● **Assignment**
The entries are to be duplicated exactly, though any picture in them must be omitted.

Stored items from a collection
************
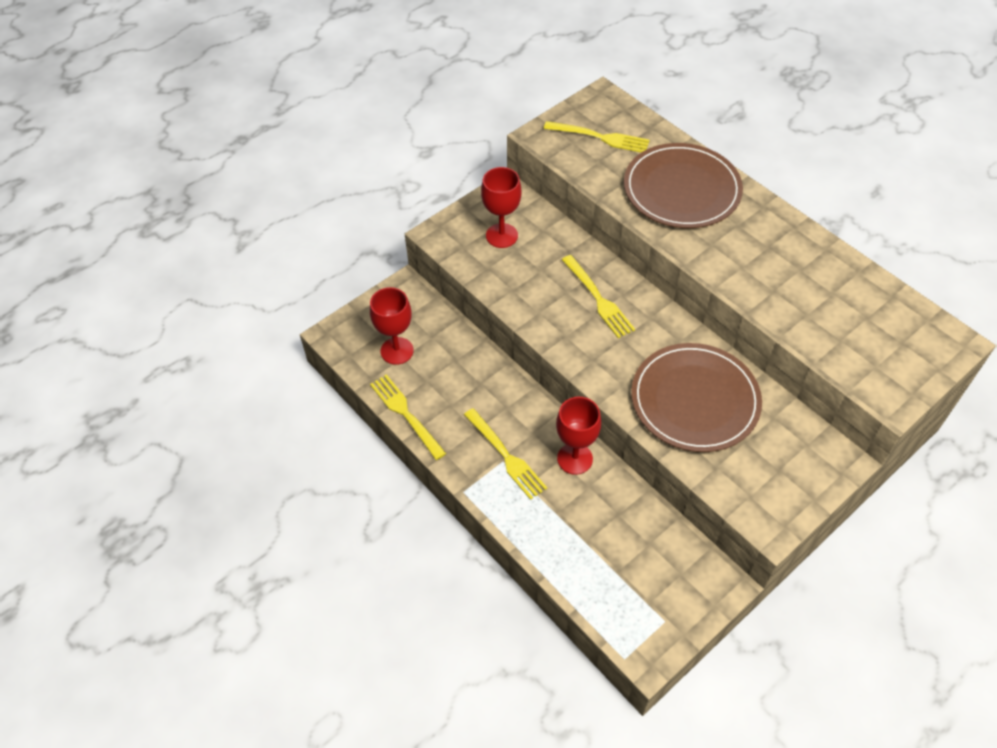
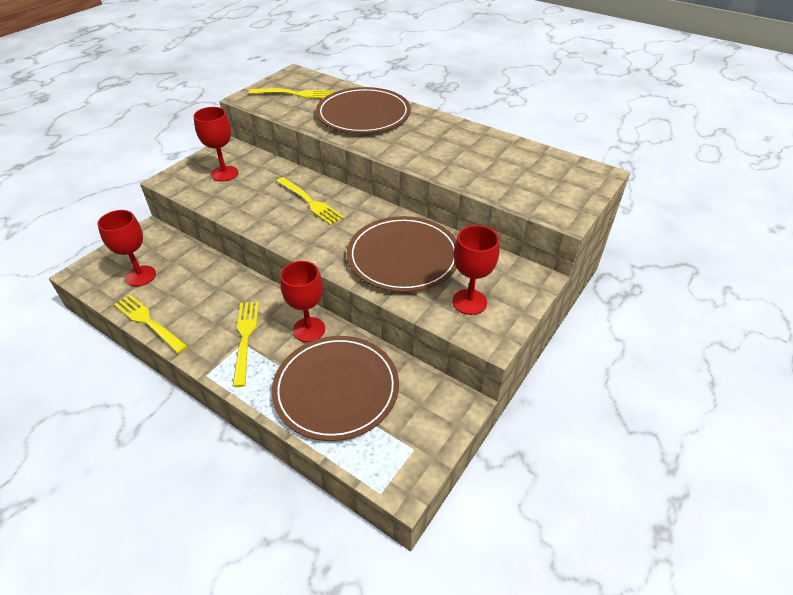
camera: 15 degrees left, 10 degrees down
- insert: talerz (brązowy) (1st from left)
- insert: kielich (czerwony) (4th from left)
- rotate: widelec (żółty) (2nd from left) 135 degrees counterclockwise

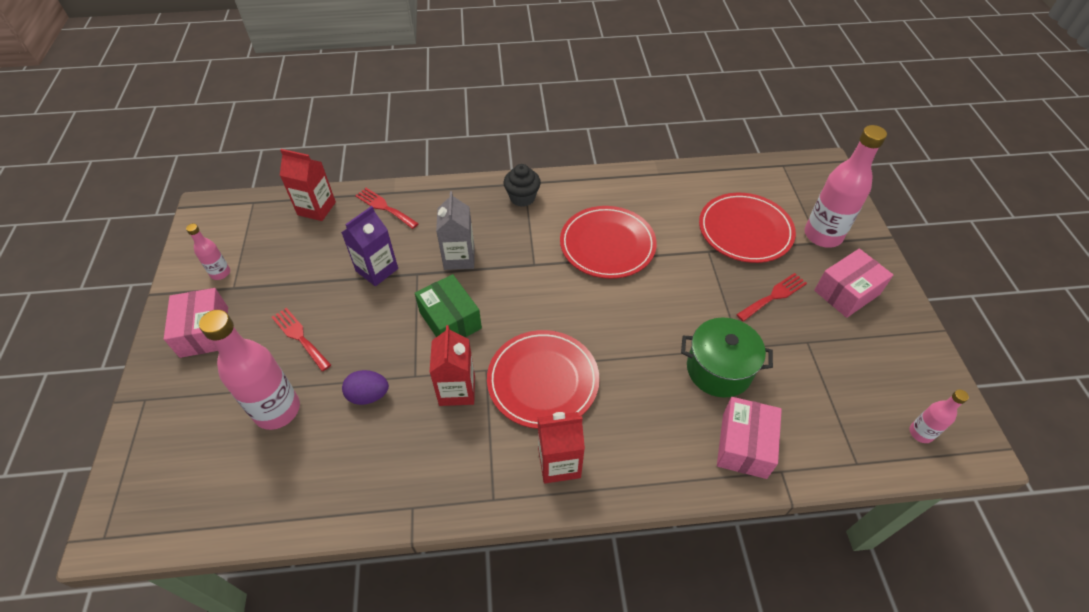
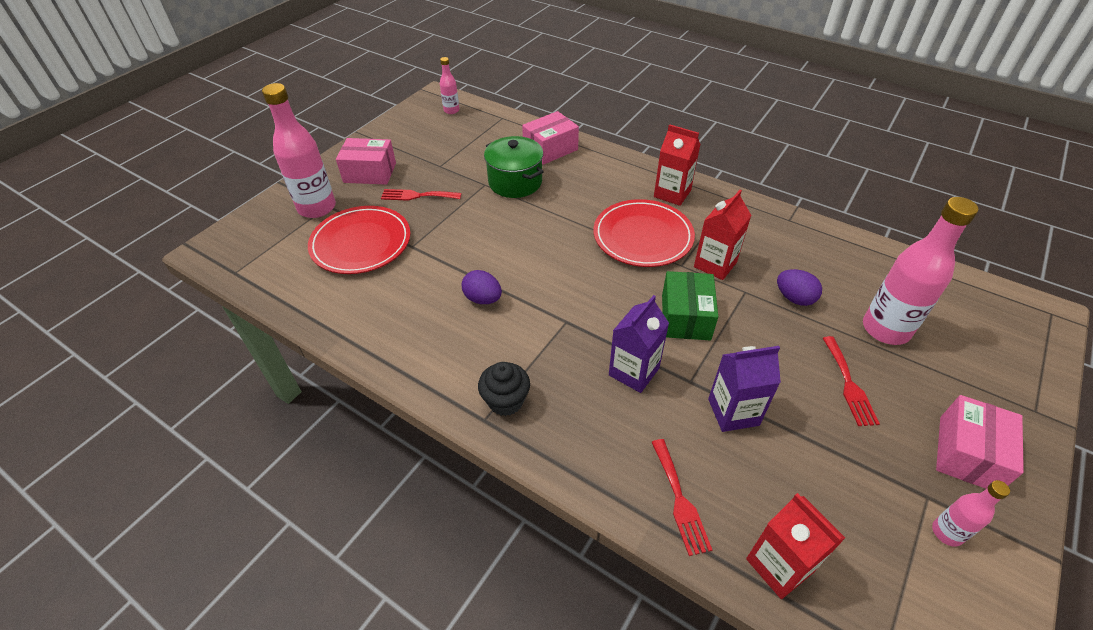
camera: 140 degrees left, 5 degrees down
- replace: talerz (czerwony) (2nd from left) to jajko (fioletowy) (1st from left)
- recolor: karton mleka (szary) to karton mleka (fioletowy) (1st from left)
************
● **Your solution**
camera: 15 degrees left, 10 degrees down
- insert: talerz (brązowy) (1st from left)
- insert: kielich (czerwony) (4th from left)
- rotate: widelec (żółty) (2nd from left) 135 degrees counterclockwise

camera: 140 degrees left, 5 degrees down
- replace: talerz (czerwony) (2nd from left) to jajko (fioletowy) (1st from left)
- recolor: karton mleka (szary) to karton mleka (fioletowy) (1st from left)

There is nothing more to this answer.